## PROBLEM STATEMENT
Would you restate the listing word for word, with the images omitted?

## DATASET CONTENT
* * * * * * * * *
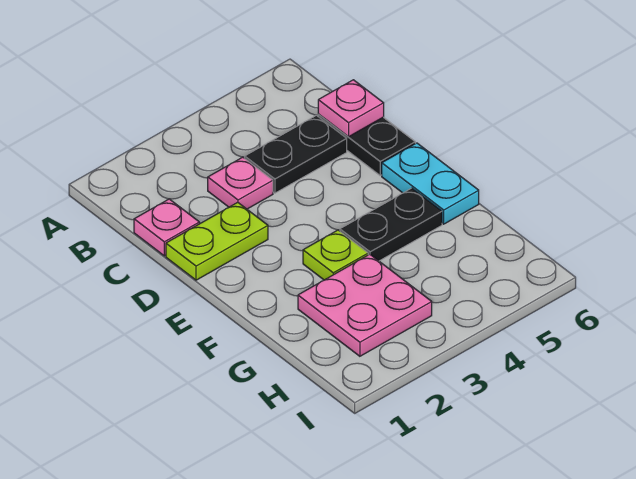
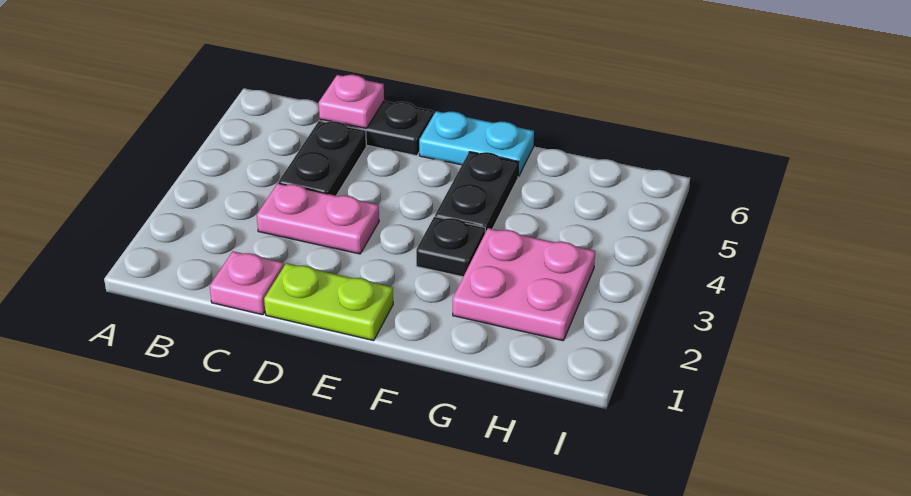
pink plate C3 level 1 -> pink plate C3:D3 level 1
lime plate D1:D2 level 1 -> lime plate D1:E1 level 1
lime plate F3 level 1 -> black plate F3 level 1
* * * * * * * * *
## RESULT
pink plate C3 level 1 -> pink plate C3:D3 level 1
lime plate D1:D2 level 1 -> lime plate D1:E1 level 1
lime plate F3 level 1 -> black plate F3 level 1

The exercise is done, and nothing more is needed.